··· RECORDS FOR THIS TASK

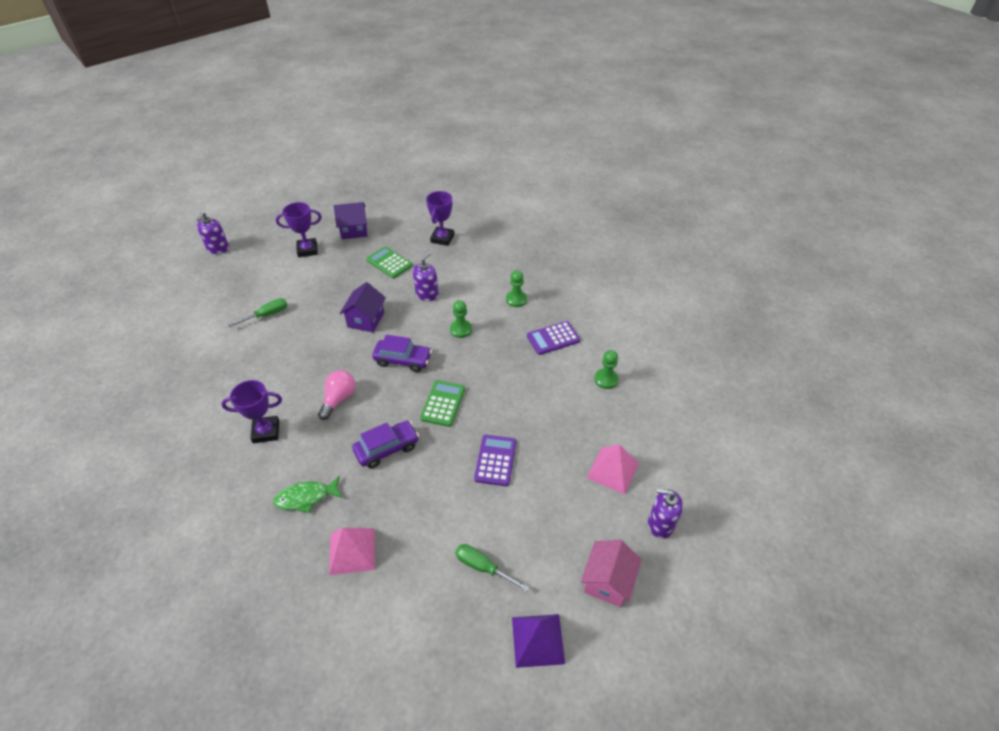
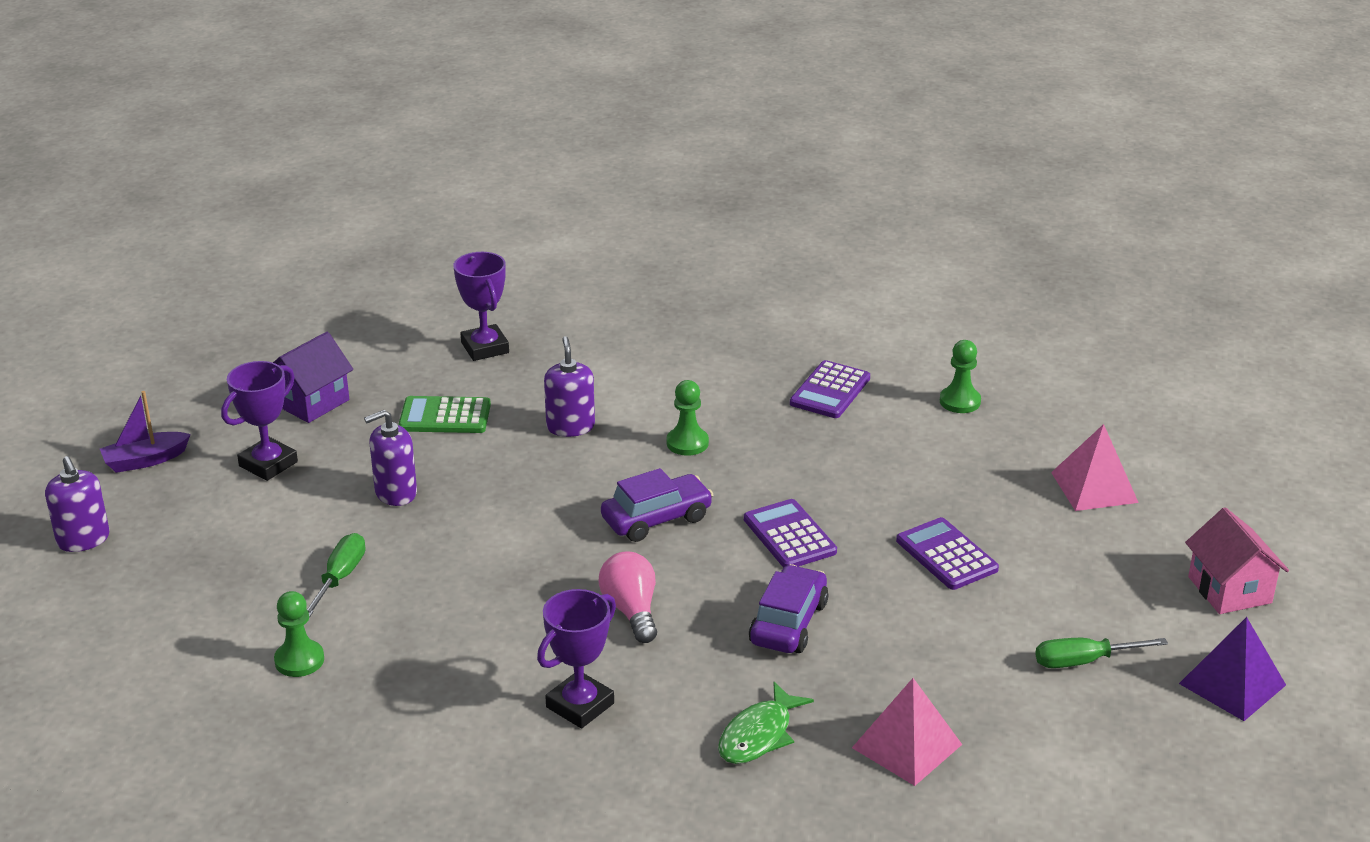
camera: 40 degrees left, 15 degrees down
(274, 226) = (145, 460): none -> purple boat
(366, 320) = (521, 502): purple house -> none
(443, 403) = (789, 535): green calculator -> purple calculator
(516, 299) = (714, 371): green pawn -> green pawn (299, 660)
(660, 524) = (1212, 507): purple soap dispenser -> purple soap dispenser (395, 493)

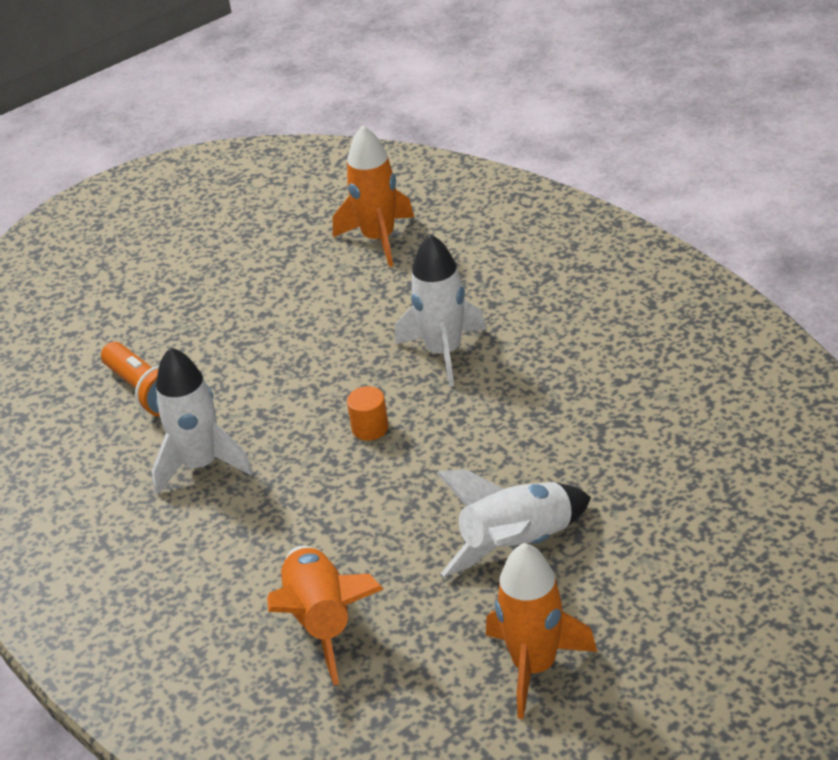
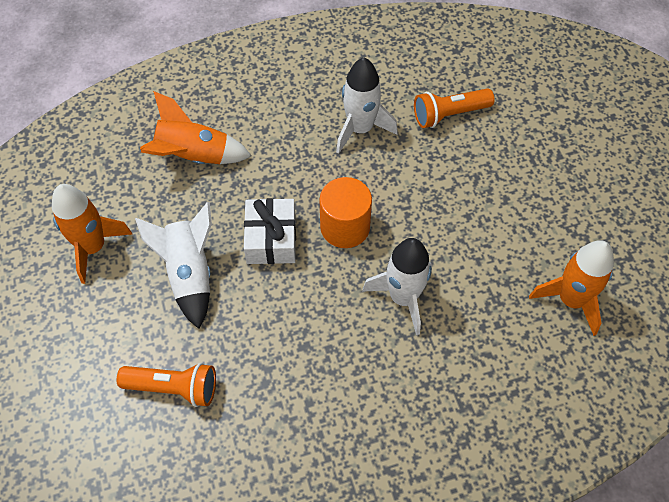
camera: 105 degrees right, 20 degrees up
(370, 428) = (345, 227): orange cylinder -> orange cylinder, size x1.85
(422, 487) = (271, 239): none -> white gift
(678, 495) = (173, 388): none -> orange flashlight

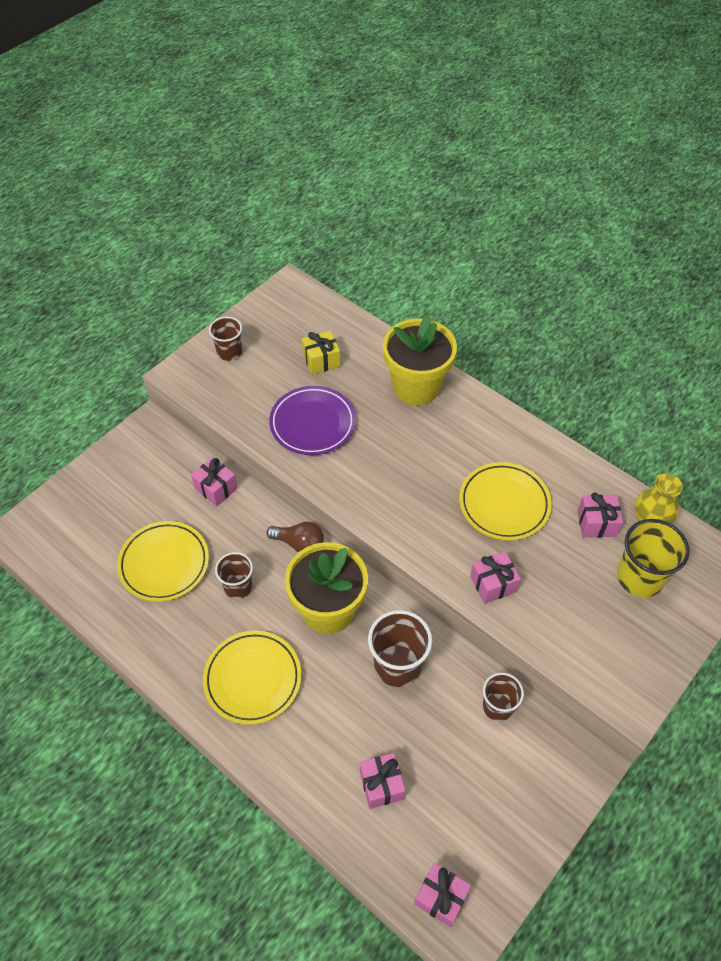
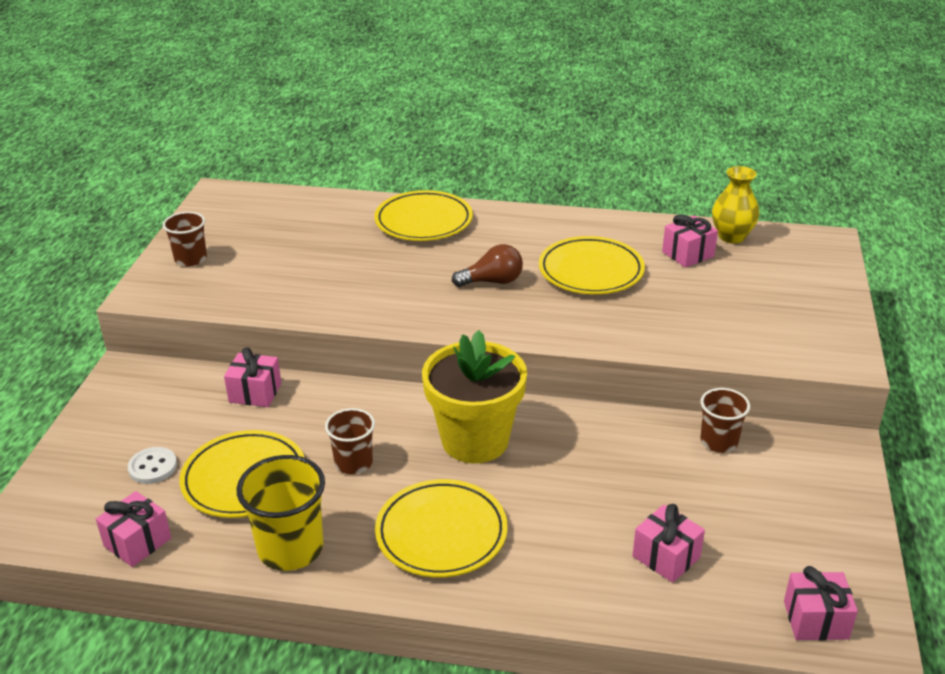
camera: 30 degrees left, 20 degrees down
(118, 523) = (153, 467): none -> white button
(299, 544) = (394, 401): brown light bulb -> brown light bulb (492, 281)
(312, 423) = (338, 281): purple plate -> none
(321, 361) = (304, 234): yellow gift -> none
(397, 665) = (590, 453): brown cup -> none
(416, 387) = (423, 221): yellow flower pot -> yellow plate
(493, 584) = (637, 329): pink gift -> pink gift (137, 542)
(639, 577) = (762, 275): yellow cup -> yellow cup (290, 548)

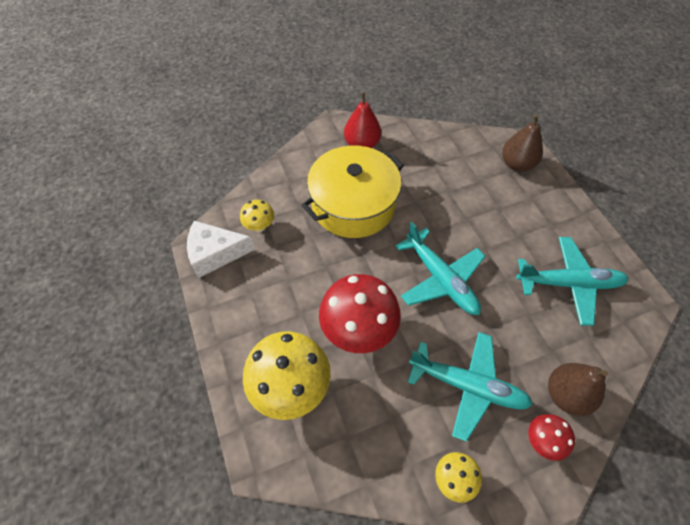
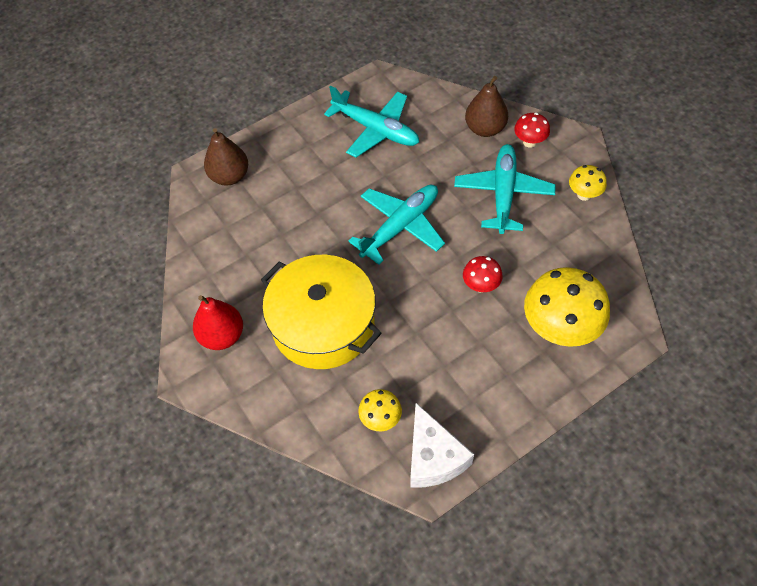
camera: 100 degrees left, 0 degrees up
(358, 330) = (480, 286): red mushroom -> red mushroom, size x0.50
(568, 284) = (375, 130): turquoise plane -> turquoise plane turned 135 degrees clockwise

······

* [ACTIVITY]
The required output is the exact lines from the opening line of the entries through the line with "(422, 487) = (271, 239): none -> white gift", inclusive, without pictures.

* [YOUR RESPONSE]
camera: 40 degrees left, 15 degrees down
(274, 226) = (145, 460): none -> purple boat
(366, 320) = (521, 502): purple house -> none
(443, 403) = (789, 535): green calculator -> purple calculator
(516, 299) = (714, 371): green pawn -> green pawn (299, 660)
(660, 524) = (1212, 507): purple soap dispenser -> purple soap dispenser (395, 493)

camera: 105 degrees right, 20 degrees up
(370, 428) = (345, 227): orange cylinder -> orange cylinder, size x1.85
(422, 487) = (271, 239): none -> white gift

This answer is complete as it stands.